__TASK DESCRIPTION__:
Could you repeat exactly the lines from the one containing "U1 pin OUT: VCC -> VIN" through the last line of the records, with no pictures?

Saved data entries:
* * *

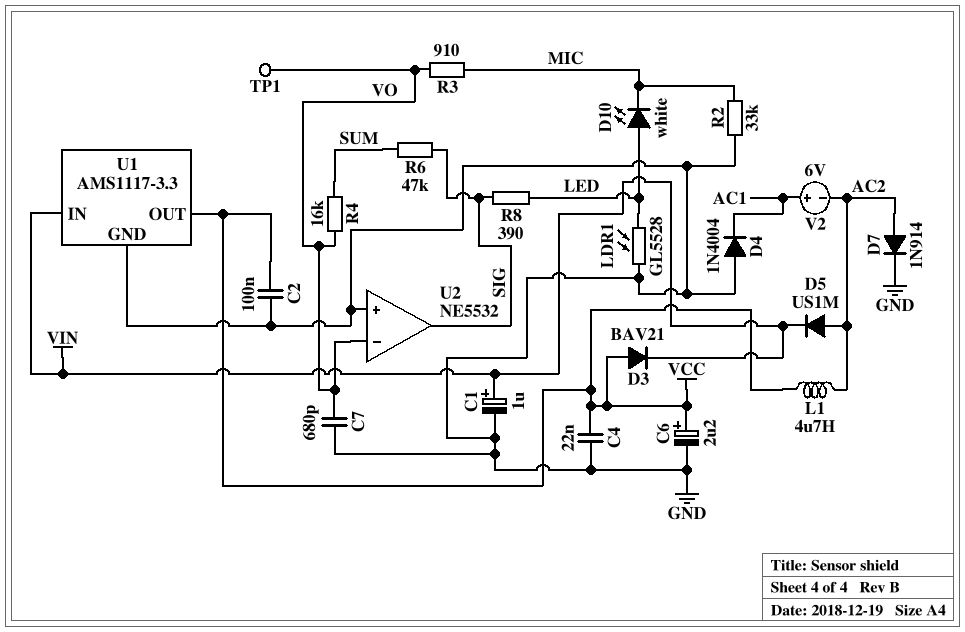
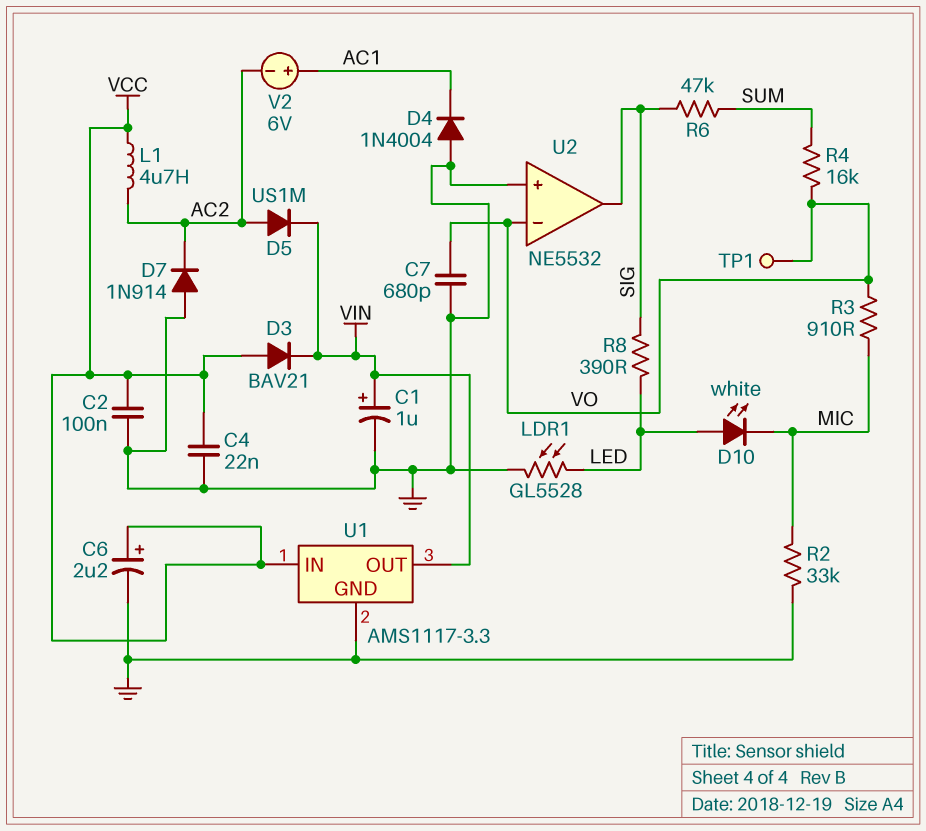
D7: diode 1N914 (A AC2, K GND) -> diode 1N914 (A GND, K AC2)
U1 pin IN: VIN -> VCC
U1 pin OUT: VCC -> VIN

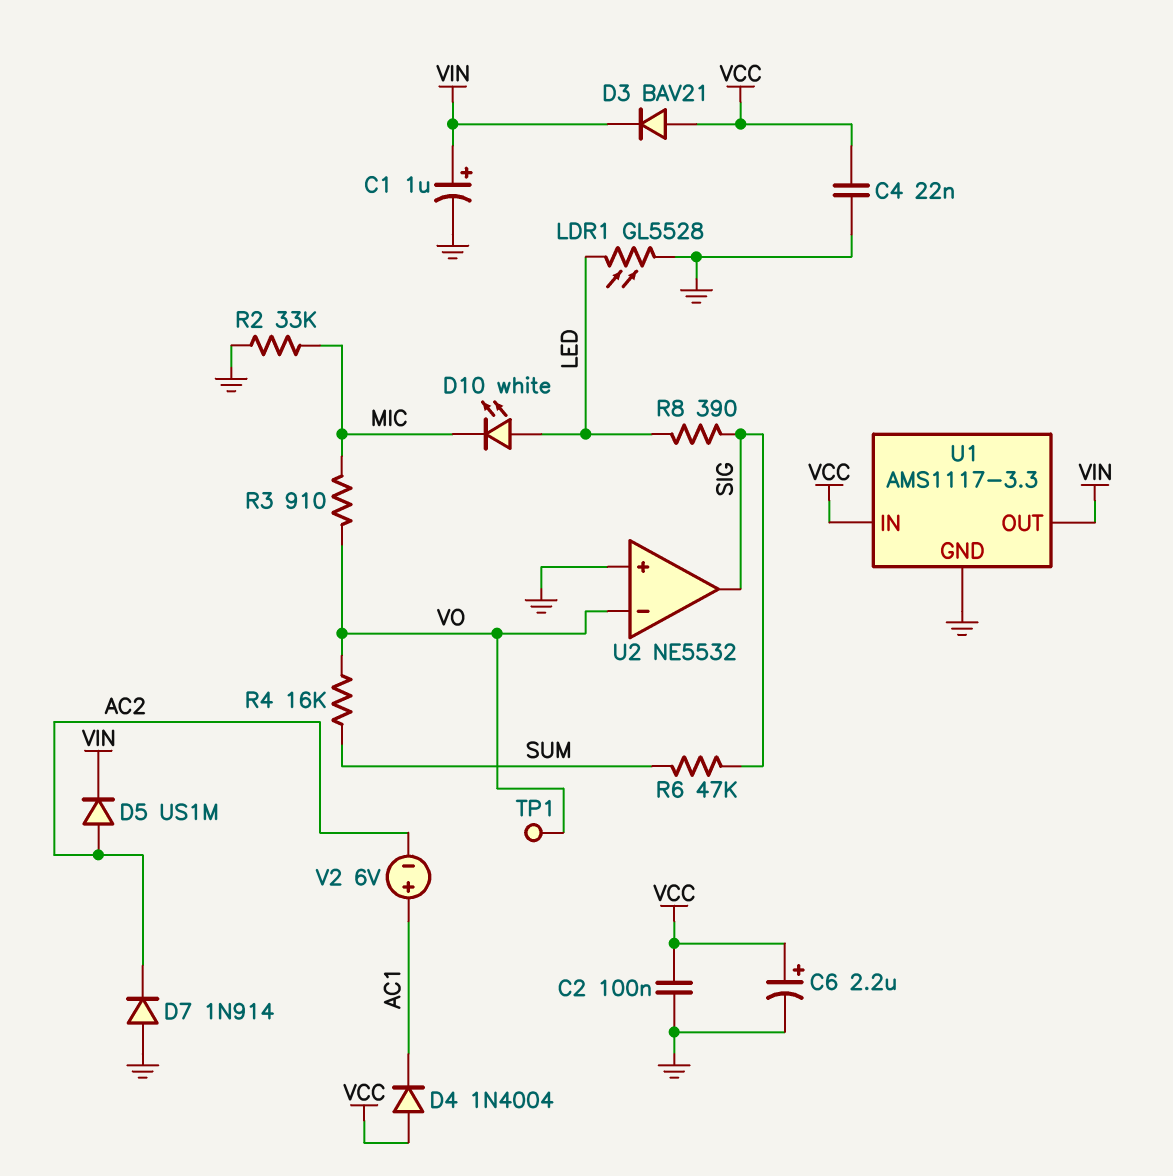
C7: 680pF (GND, VO) -> none
D4: diode 1N4004 (A GND, K AC1) -> diode 1N4004 (A VCC, K AC1)
L1: 4.7uH (AC2, VCC) -> none

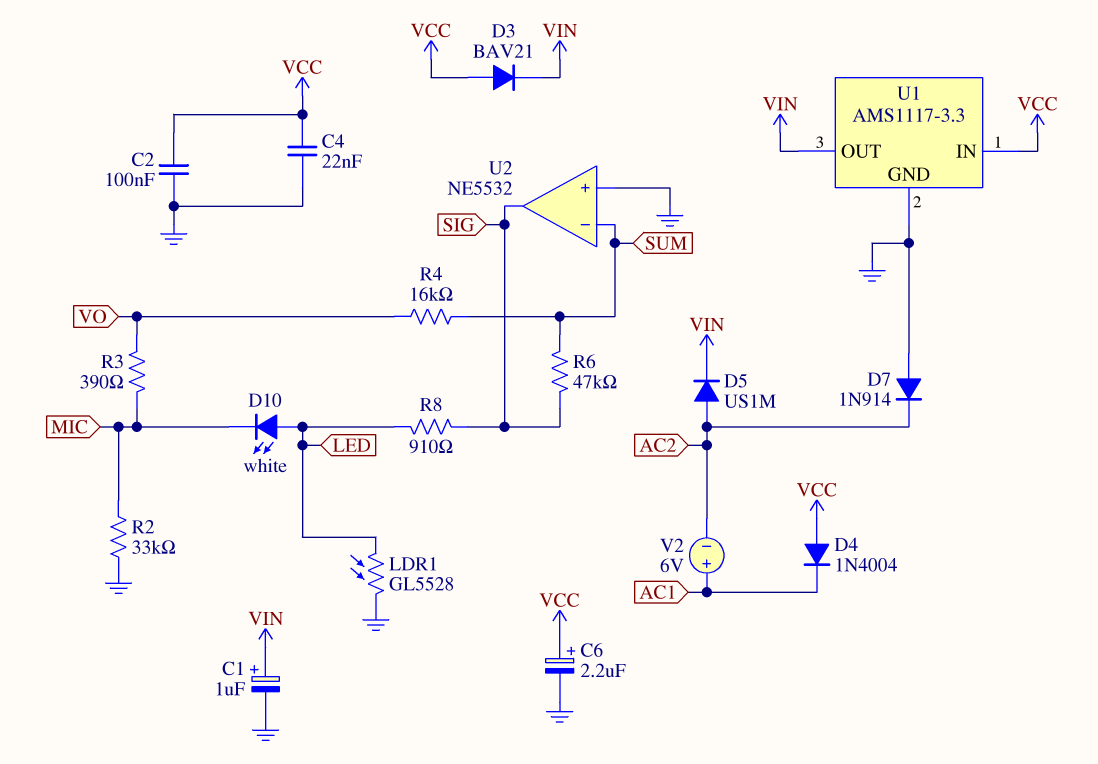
R3: 910 (MIC, VO) -> 390 (MIC, VO)
R8: 390 (LED, SIG) -> 910 (LED, SIG)
TP1: test point (VO) -> none
U2 pin in-: VO -> SUM

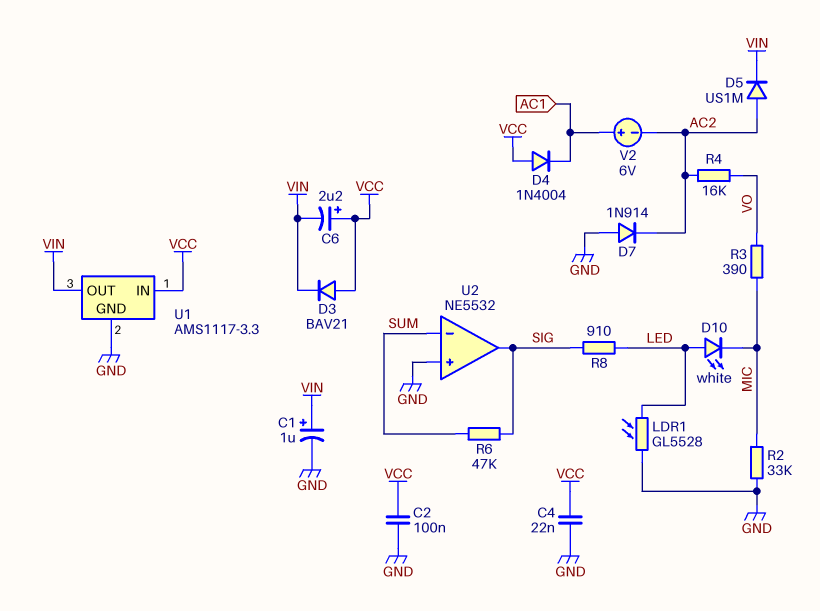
C6: 2.2uF (plus VCC, minus GND) -> 2.2uF (plus VCC, minus VIN)
R4: 16k (SUM, VO) -> 16k (AC2, VO)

* * *

__RESULT FOR THIS EXERCISE__:
U1 pin OUT: VCC -> VIN

C7: 680pF (GND, VO) -> none
D4: diode 1N4004 (A GND, K AC1) -> diode 1N4004 (A VCC, K AC1)
L1: 4.7uH (AC2, VCC) -> none

R3: 910 (MIC, VO) -> 390 (MIC, VO)
R8: 390 (LED, SIG) -> 910 (LED, SIG)
TP1: test point (VO) -> none
U2 pin in-: VO -> SUM

C6: 2.2uF (plus VCC, minus GND) -> 2.2uF (plus VCC, minus VIN)
R4: 16k (SUM, VO) -> 16k (AC2, VO)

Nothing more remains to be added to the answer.